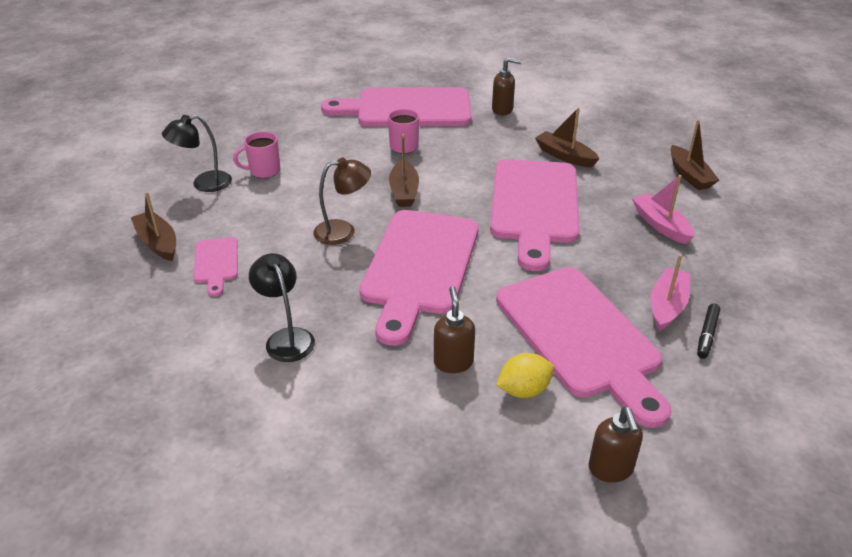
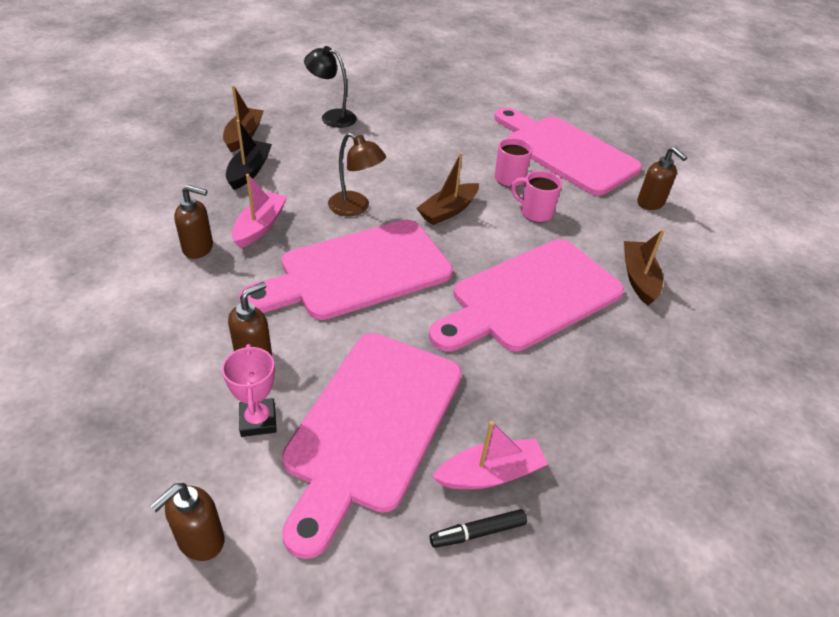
camera: 45 degrees right, 5 degrees up
(216, 263) = (249, 171): pink cutting board -> black boat
(264, 171) = (381, 132): pink mug -> pink mug (535, 212)
(286, 338) = (198, 248): black lamp -> brown soap dispenser
(523, 390) = (258, 420): yellow lemon -> pink trophy
(660, 225) = (621, 405): pink boat -> pink boat (260, 226)
(689, 175) = (744, 388): brown boat -> none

# # # #

> **WHAT YOU NEED TO DO**
Copy every record exactly, but skip the pictures.

> **COMPLETED EXERCISE**
camera: 45 degrees right, 5 degrees up
(216, 263) = (249, 171): pink cutting board -> black boat
(264, 171) = (381, 132): pink mug -> pink mug (535, 212)
(286, 338) = (198, 248): black lamp -> brown soap dispenser
(523, 390) = (258, 420): yellow lemon -> pink trophy
(660, 225) = (621, 405): pink boat -> pink boat (260, 226)
(689, 175) = (744, 388): brown boat -> none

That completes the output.